── Supplied entries

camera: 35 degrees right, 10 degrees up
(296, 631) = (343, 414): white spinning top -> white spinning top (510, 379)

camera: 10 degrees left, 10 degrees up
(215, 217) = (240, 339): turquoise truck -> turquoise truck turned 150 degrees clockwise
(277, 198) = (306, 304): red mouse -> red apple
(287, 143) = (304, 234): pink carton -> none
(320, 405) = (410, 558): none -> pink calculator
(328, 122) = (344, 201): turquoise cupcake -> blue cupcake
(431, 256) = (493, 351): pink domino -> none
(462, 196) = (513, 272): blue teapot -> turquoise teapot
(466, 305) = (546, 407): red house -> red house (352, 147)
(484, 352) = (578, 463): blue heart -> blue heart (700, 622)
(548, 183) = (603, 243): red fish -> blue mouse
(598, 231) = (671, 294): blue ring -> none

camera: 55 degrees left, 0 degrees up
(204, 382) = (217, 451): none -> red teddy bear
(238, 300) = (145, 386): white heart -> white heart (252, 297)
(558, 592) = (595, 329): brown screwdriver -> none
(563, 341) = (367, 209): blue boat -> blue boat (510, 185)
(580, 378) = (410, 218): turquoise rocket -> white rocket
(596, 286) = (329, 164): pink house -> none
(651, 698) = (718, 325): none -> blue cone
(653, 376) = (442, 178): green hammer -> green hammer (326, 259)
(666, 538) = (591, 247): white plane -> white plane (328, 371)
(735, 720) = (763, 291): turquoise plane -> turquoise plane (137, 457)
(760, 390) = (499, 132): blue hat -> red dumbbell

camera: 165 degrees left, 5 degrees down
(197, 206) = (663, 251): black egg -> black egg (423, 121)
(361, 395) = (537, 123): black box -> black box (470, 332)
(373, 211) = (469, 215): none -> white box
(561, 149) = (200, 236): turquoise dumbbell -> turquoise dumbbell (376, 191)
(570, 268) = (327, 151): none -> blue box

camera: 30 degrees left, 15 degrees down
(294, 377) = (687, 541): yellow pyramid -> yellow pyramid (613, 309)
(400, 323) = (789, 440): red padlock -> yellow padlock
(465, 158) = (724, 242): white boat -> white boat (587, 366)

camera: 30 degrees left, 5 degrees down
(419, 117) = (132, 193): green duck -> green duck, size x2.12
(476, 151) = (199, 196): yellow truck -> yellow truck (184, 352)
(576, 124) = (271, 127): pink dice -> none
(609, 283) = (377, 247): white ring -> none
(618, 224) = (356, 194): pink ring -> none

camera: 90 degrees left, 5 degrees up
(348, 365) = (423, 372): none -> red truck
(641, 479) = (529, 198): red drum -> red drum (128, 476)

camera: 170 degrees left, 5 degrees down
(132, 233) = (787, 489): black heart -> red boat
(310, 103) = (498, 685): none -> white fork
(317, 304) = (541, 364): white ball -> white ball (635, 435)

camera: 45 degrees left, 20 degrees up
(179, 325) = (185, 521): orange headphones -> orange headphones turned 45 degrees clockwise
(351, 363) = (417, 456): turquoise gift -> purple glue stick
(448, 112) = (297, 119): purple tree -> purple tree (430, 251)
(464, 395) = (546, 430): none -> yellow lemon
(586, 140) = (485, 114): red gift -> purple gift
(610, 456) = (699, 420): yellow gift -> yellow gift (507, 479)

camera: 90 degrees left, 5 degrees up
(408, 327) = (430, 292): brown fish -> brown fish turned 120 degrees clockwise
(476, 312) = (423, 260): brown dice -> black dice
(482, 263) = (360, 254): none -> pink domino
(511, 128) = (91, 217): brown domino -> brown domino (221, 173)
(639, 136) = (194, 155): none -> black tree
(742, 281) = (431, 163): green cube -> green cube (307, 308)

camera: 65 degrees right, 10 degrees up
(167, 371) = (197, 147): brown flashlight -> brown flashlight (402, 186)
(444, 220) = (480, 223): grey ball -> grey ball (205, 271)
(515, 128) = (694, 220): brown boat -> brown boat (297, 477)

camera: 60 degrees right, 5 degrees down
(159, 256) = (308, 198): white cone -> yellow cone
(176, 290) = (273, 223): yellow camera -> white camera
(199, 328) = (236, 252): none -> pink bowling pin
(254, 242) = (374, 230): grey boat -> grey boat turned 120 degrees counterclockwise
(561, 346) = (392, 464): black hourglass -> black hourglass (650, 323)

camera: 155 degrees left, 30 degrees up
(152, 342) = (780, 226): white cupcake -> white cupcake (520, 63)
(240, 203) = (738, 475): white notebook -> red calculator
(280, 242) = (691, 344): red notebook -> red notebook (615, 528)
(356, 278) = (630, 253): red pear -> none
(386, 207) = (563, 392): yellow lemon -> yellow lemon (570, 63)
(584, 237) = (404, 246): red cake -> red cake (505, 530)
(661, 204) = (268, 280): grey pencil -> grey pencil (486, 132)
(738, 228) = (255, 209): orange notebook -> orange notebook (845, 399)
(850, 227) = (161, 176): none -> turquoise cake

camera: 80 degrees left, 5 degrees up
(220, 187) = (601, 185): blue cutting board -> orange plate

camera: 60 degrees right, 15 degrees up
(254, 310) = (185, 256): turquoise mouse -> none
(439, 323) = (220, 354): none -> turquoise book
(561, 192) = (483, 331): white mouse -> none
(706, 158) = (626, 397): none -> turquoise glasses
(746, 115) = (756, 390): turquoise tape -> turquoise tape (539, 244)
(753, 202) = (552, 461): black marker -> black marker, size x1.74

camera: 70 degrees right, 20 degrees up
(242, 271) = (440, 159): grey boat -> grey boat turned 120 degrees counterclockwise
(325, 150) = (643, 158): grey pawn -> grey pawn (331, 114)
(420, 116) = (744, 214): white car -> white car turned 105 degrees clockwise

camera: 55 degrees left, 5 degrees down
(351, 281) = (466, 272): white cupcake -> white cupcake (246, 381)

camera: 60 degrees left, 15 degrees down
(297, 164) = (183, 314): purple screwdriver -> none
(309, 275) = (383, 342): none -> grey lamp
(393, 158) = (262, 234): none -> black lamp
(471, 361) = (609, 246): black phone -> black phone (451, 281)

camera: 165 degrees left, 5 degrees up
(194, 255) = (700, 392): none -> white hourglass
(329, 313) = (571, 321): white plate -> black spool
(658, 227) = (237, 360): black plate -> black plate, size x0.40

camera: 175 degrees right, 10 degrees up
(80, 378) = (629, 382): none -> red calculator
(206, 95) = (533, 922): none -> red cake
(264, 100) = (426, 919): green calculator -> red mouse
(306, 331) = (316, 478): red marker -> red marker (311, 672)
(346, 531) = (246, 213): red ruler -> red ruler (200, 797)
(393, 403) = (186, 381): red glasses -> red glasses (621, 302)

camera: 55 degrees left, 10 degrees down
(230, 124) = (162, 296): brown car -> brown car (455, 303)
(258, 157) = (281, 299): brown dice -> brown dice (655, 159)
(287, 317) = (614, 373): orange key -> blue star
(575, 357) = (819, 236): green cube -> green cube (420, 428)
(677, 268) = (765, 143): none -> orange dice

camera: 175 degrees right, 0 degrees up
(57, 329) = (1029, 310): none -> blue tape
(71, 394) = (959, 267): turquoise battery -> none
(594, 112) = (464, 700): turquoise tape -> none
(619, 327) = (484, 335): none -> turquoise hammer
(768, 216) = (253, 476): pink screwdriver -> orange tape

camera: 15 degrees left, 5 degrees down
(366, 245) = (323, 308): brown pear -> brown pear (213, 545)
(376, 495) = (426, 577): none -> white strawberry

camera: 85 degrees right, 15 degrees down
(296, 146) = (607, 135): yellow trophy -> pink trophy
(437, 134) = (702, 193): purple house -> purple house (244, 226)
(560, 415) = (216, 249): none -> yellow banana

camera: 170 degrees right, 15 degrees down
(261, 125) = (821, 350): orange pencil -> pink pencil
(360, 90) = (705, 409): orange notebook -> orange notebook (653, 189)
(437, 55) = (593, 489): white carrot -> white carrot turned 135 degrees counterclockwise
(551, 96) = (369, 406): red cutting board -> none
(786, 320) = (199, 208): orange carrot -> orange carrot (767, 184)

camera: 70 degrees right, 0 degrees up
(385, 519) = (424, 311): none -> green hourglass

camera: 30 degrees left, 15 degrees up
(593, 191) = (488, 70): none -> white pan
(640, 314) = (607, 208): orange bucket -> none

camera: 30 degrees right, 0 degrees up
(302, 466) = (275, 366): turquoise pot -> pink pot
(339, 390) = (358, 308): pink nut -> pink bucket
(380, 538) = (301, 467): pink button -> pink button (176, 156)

────

> **Your task**
Among the records above, extract exactly the lines from the line with "(570, 268) = (327, 151): none -> blue box" to the line with "(515, 128) = (694, 220): brown", both lines included, and leave out the rest.

> **Result below**
(570, 268) = (327, 151): none -> blue box

camera: 30 degrees left, 15 degrees down
(294, 377) = (687, 541): yellow pyramid -> yellow pyramid (613, 309)
(400, 323) = (789, 440): red padlock -> yellow padlock
(465, 158) = (724, 242): white boat -> white boat (587, 366)

camera: 30 degrees left, 5 degrees down
(419, 117) = (132, 193): green duck -> green duck, size x2.12
(476, 151) = (199, 196): yellow truck -> yellow truck (184, 352)
(576, 124) = (271, 127): pink dice -> none
(609, 283) = (377, 247): white ring -> none
(618, 224) = (356, 194): pink ring -> none

camera: 90 degrees left, 5 degrees up
(348, 365) = (423, 372): none -> red truck
(641, 479) = (529, 198): red drum -> red drum (128, 476)

camera: 170 degrees left, 5 degrees down
(132, 233) = (787, 489): black heart -> red boat
(310, 103) = (498, 685): none -> white fork
(317, 304) = (541, 364): white ball -> white ball (635, 435)

camera: 45 degrees left, 20 degrees up
(179, 325) = (185, 521): orange headphones -> orange headphones turned 45 degrees clockwise
(351, 363) = (417, 456): turquoise gift -> purple glue stick
(448, 112) = (297, 119): purple tree -> purple tree (430, 251)
(464, 395) = (546, 430): none -> yellow lemon
(586, 140) = (485, 114): red gift -> purple gift
(610, 456) = (699, 420): yellow gift -> yellow gift (507, 479)

camera: 90 degrees left, 5 degrees up
(408, 327) = (430, 292): brown fish -> brown fish turned 120 degrees clockwise
(476, 312) = (423, 260): brown dice -> black dice
(482, 263) = (360, 254): none -> pink domino
(511, 128) = (91, 217): brown domino -> brown domino (221, 173)
(639, 136) = (194, 155): none -> black tree
(742, 281) = (431, 163): green cube -> green cube (307, 308)

camera: 65 degrees right, 10 degrees up
(167, 371) = (197, 147): brown flashlight -> brown flashlight (402, 186)
(444, 220) = (480, 223): grey ball -> grey ball (205, 271)
(515, 128) = (694, 220): brown boat -> brown boat (297, 477)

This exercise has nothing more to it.